* Recorded information
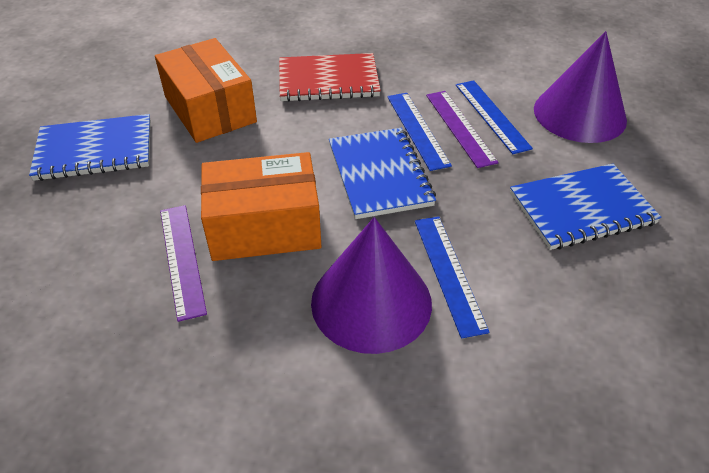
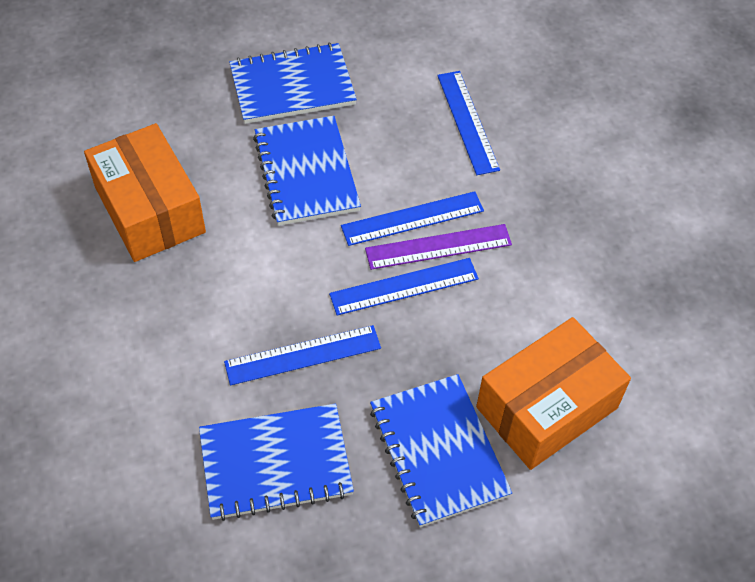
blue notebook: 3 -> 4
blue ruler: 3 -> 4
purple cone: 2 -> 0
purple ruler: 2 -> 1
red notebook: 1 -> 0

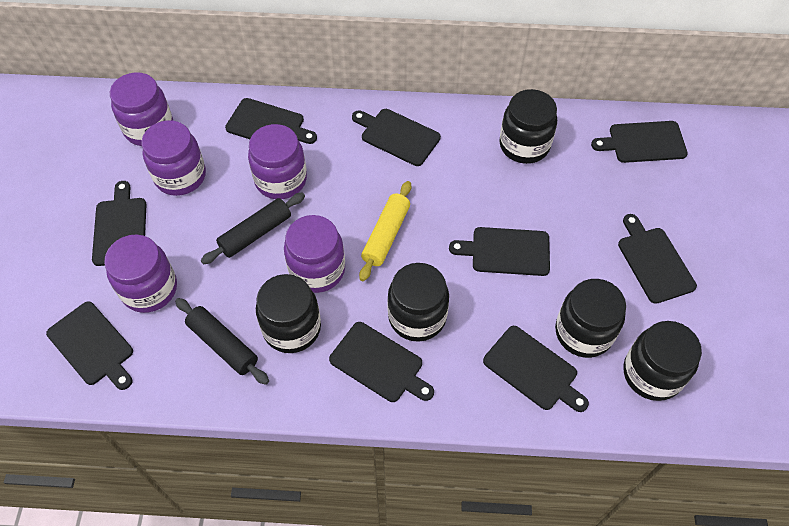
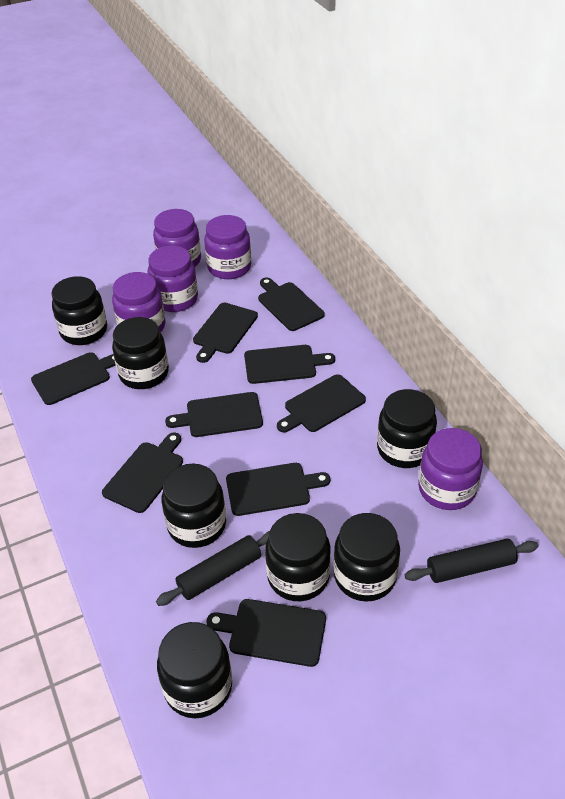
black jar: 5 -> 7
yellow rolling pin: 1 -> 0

* Exercise
Take the line containing "blue ruler: 3 -> 4" and every line after it up to the end of the data, and write them out exactly, without the pictures.

* Result below
blue ruler: 3 -> 4
purple cone: 2 -> 0
purple ruler: 2 -> 1
red notebook: 1 -> 0

black jar: 5 -> 7
yellow rolling pin: 1 -> 0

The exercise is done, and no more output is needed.